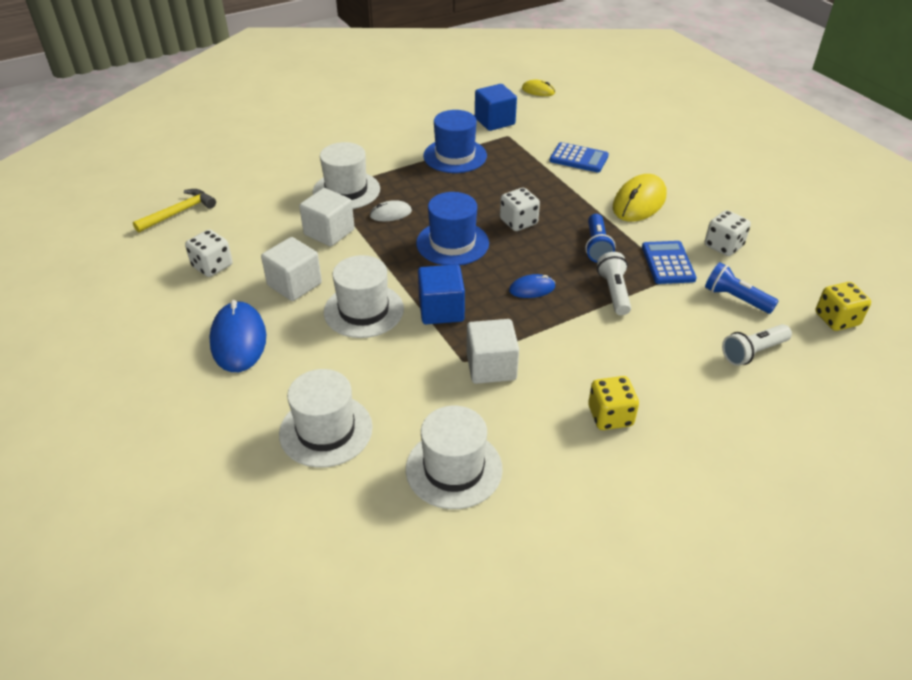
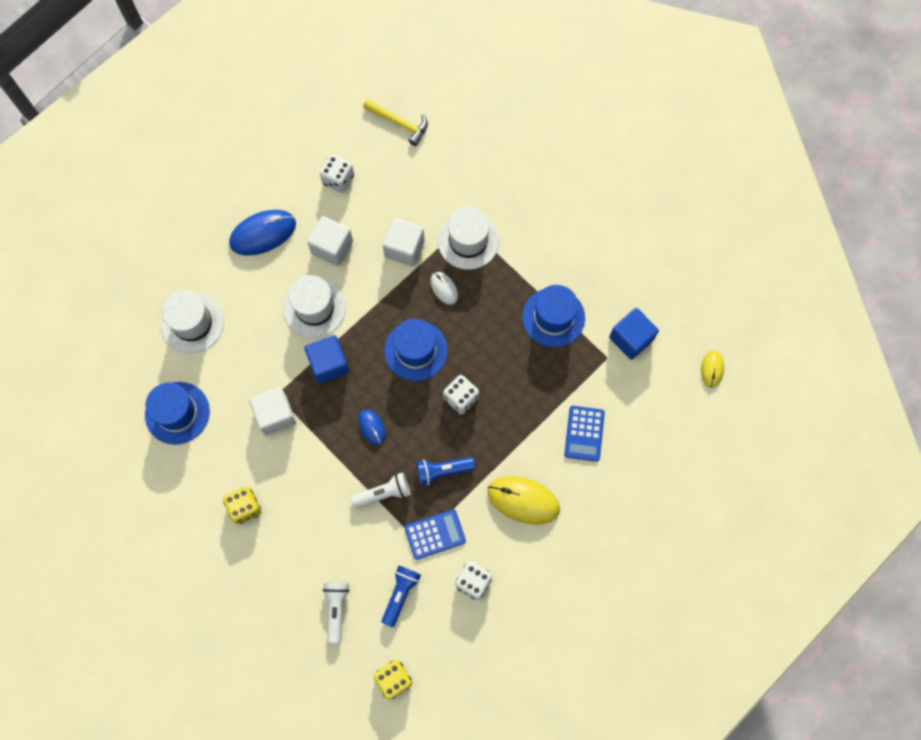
camera: 75 degrees right, 30 degrees up
(454, 469) = (177, 413): white hat -> blue hat
(753, 352) = (336, 609): white flashlight -> white flashlight turned 45 degrees clockwise

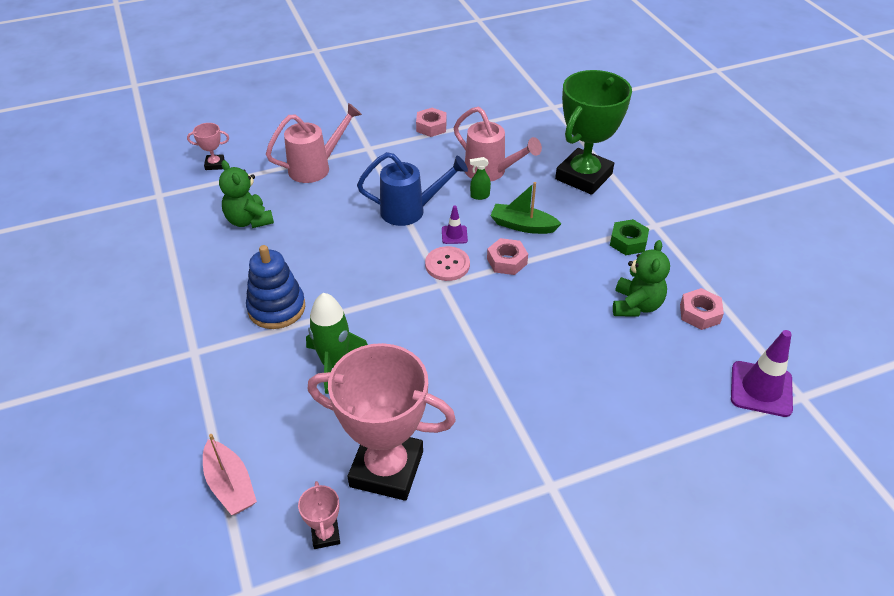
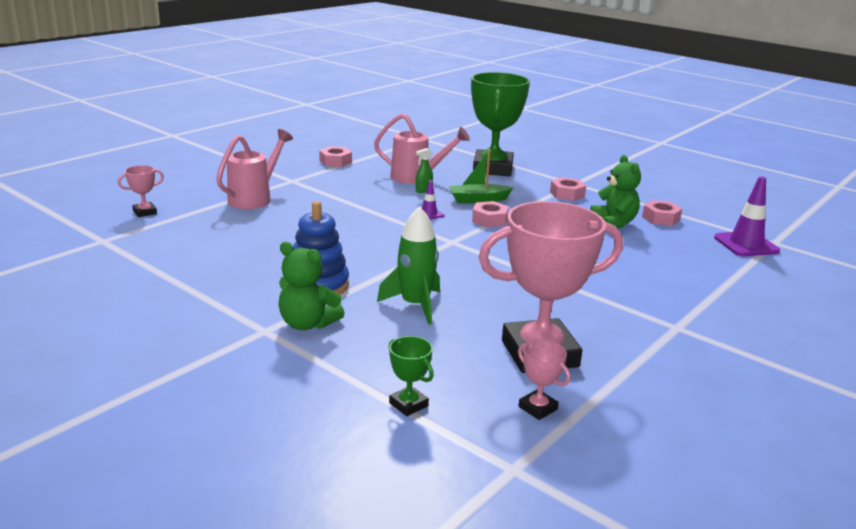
camera: 30 degrees left, 20 degrees down
(230, 485) = (408, 404): pink boat -> green trophy
(249, 220) = (224, 239): green teddy bear -> green teddy bear (307, 324)
(410, 211) = (374, 208): blue watering can -> none
(447, 265) = (443, 230): pink button -> none
(628, 242) = (567, 194): green nut -> pink nut

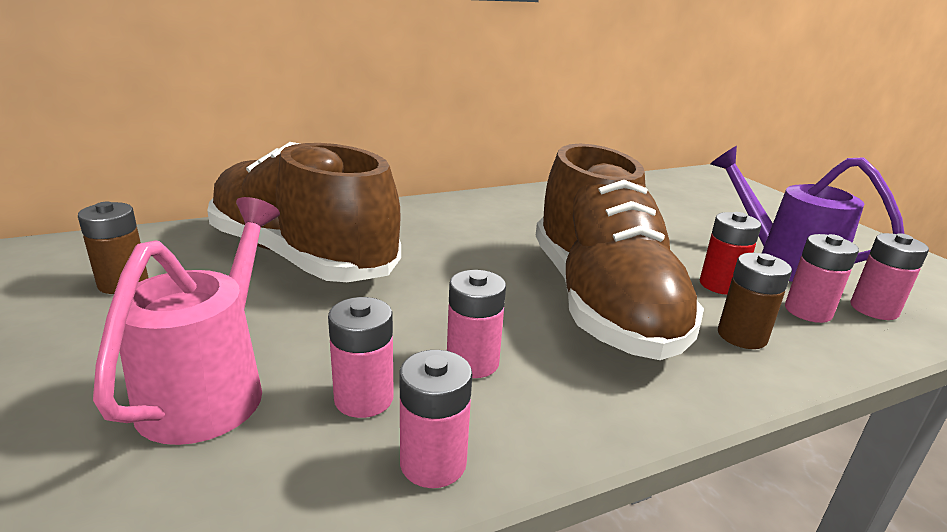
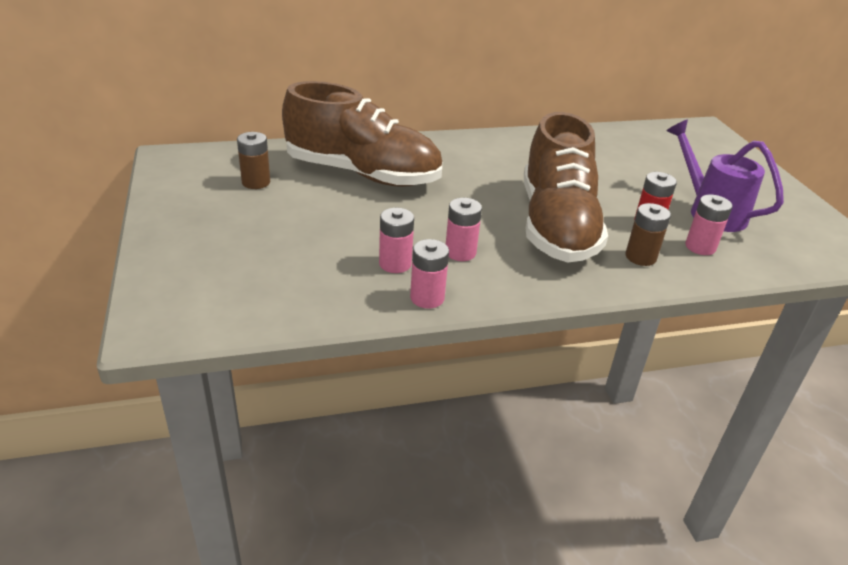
camera: 10 degrees right, 10 degrees up
(211, 388) = (314, 248): pink watering can -> none
(301, 256) = (363, 174): brown shoe -> brown shoe turned 150 degrees clockwise
(873, 309) = (751, 251): pink battery -> none

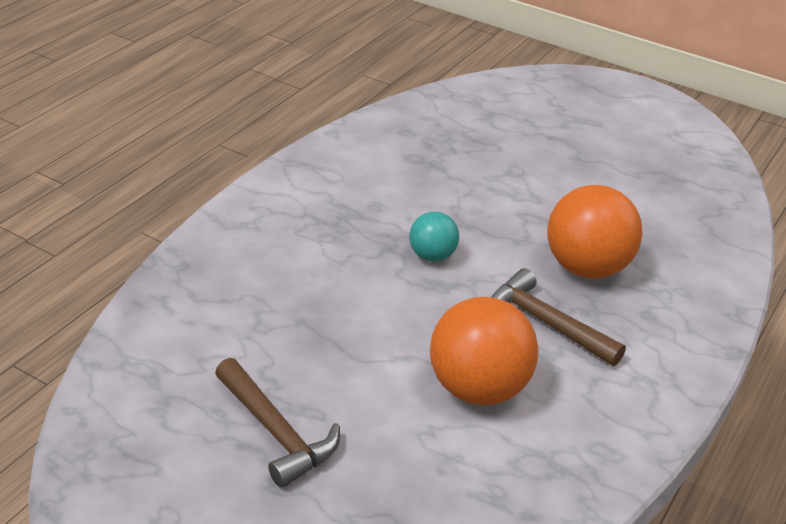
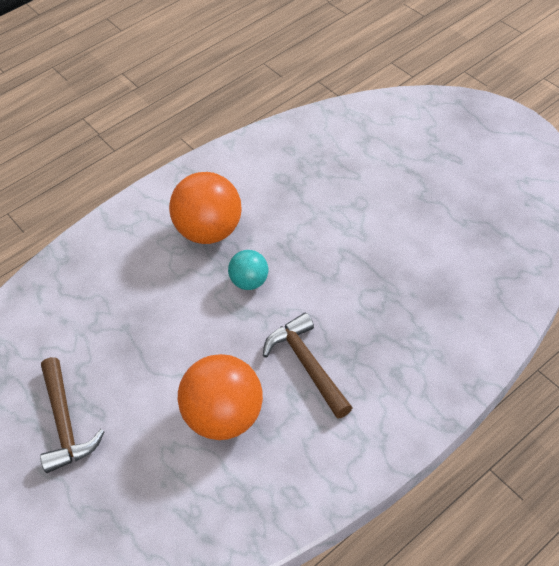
camera: 25 degrees right, 15 degrees up
(586, 268) = (368, 315): orange ball -> orange ball (210, 231)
■ ■ ■ ■ ■ ■ ■
== Directions for this task ==
Working from the line with "(211, 388) = (314, 248): pink" to the last line of the material above, repeat each line exactly and leave out the pictures.

== Result for this exercise ==
(211, 388) = (314, 248): pink watering can -> none
(301, 256) = (363, 174): brown shoe -> brown shoe turned 150 degrees clockwise
(873, 309) = (751, 251): pink battery -> none

camera: 25 degrees right, 15 degrees up
(586, 268) = (368, 315): orange ball -> orange ball (210, 231)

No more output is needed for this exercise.